Given entries:
►

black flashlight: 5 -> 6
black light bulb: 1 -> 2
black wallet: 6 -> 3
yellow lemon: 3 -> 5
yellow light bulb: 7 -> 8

◄
►

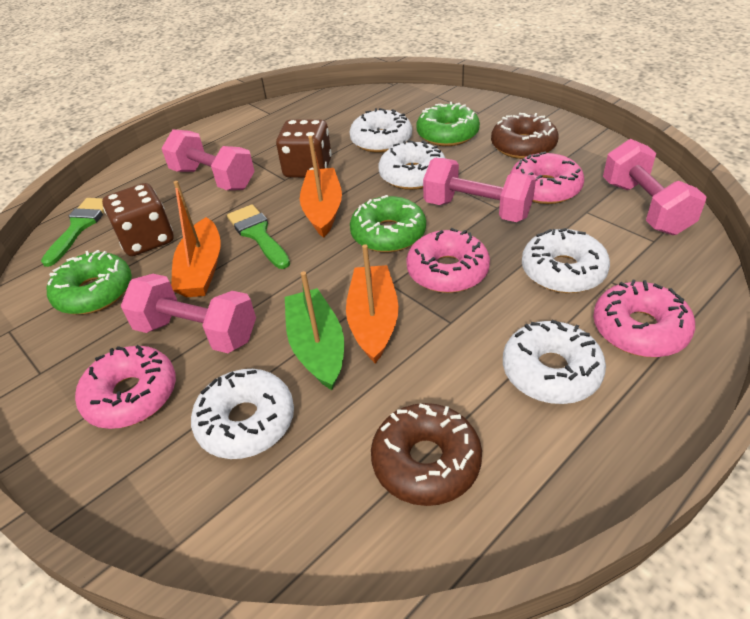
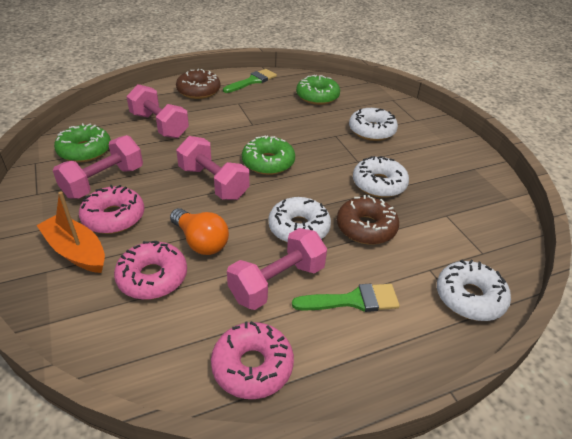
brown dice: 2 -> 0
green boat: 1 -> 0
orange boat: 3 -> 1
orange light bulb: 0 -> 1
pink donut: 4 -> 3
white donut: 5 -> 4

◄

Exercise:
Count lines above with the word "yellow". Give the number only.

Response to this exercise:
2